**Exercise instructions**
Keep each line of the material that includes "tape", and leave out the rest.

**Materials provided**
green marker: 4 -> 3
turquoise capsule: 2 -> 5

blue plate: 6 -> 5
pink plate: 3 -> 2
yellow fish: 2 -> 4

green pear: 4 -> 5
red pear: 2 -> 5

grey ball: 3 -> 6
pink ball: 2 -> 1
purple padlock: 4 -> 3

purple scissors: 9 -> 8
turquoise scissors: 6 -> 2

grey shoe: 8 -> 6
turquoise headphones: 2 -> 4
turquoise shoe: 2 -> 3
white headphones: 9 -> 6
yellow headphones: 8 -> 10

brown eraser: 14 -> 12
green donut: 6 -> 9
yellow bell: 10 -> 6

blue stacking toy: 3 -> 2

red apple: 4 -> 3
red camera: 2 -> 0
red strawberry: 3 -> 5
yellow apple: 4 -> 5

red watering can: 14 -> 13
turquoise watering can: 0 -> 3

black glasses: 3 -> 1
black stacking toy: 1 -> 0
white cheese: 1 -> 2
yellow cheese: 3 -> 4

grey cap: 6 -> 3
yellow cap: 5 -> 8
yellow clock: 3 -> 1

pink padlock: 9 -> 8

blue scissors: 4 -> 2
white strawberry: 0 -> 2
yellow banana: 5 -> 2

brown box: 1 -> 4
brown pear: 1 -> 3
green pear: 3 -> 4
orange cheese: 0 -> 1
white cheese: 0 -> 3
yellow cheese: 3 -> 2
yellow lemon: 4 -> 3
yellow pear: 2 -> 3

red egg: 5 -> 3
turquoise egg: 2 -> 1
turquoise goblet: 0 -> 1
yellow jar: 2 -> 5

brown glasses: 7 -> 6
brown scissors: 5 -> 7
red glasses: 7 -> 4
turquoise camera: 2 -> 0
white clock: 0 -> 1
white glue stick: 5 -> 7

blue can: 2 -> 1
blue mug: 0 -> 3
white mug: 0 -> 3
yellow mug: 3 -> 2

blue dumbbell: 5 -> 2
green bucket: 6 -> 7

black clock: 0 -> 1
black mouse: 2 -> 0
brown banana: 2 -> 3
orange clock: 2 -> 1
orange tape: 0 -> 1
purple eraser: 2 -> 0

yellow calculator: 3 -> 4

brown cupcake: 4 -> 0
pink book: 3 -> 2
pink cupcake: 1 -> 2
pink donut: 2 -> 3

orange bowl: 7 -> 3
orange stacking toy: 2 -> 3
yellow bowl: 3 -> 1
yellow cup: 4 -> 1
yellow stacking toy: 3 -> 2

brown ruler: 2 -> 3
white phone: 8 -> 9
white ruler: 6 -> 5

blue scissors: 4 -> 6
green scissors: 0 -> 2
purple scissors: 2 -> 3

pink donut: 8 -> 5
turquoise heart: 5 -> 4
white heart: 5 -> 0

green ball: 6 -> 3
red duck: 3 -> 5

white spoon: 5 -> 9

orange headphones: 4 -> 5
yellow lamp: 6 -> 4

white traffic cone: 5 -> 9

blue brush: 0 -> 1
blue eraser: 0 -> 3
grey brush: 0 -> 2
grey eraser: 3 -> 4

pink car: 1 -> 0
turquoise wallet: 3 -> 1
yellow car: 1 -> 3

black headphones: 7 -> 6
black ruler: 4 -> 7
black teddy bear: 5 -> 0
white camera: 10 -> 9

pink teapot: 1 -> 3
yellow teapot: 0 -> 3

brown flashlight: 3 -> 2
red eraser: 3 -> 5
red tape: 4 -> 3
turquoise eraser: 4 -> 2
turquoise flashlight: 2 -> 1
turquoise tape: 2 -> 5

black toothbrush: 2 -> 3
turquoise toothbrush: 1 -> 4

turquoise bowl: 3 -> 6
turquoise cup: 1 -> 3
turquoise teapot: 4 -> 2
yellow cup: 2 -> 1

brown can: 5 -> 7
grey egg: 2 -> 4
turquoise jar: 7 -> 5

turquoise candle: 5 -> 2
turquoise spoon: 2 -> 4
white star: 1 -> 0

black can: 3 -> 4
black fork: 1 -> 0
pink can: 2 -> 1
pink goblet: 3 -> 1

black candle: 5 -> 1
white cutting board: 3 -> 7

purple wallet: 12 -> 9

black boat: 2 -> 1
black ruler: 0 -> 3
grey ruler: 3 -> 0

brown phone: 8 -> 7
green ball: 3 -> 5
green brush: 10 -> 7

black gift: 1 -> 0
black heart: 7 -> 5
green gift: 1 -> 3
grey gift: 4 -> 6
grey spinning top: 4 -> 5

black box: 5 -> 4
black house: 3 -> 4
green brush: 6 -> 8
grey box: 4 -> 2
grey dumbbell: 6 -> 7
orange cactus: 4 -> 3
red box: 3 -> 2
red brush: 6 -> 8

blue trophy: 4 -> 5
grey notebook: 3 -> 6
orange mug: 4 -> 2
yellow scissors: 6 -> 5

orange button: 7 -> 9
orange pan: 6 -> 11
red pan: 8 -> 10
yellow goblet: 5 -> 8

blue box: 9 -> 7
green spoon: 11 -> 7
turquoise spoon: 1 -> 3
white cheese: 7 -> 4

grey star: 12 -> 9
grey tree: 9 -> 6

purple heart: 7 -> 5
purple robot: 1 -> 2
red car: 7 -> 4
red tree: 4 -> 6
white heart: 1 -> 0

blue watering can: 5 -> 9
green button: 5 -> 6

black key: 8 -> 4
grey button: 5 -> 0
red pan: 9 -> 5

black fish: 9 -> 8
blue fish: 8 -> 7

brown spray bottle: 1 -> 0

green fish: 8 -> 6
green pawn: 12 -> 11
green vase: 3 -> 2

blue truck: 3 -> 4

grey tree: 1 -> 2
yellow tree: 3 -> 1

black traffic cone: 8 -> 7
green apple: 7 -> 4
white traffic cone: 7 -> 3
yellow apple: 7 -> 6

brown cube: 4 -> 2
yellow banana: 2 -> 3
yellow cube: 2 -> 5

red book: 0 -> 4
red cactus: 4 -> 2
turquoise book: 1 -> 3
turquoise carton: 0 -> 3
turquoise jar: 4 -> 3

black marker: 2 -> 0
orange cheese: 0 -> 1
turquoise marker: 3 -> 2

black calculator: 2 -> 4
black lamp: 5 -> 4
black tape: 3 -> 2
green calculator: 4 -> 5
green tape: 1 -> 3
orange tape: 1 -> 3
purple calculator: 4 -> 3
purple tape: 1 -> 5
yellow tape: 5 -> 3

**Answer to this exercise**
orange tape: 0 -> 1
red tape: 4 -> 3
turquoise tape: 2 -> 5
black tape: 3 -> 2
green tape: 1 -> 3
orange tape: 1 -> 3
purple tape: 1 -> 5
yellow tape: 5 -> 3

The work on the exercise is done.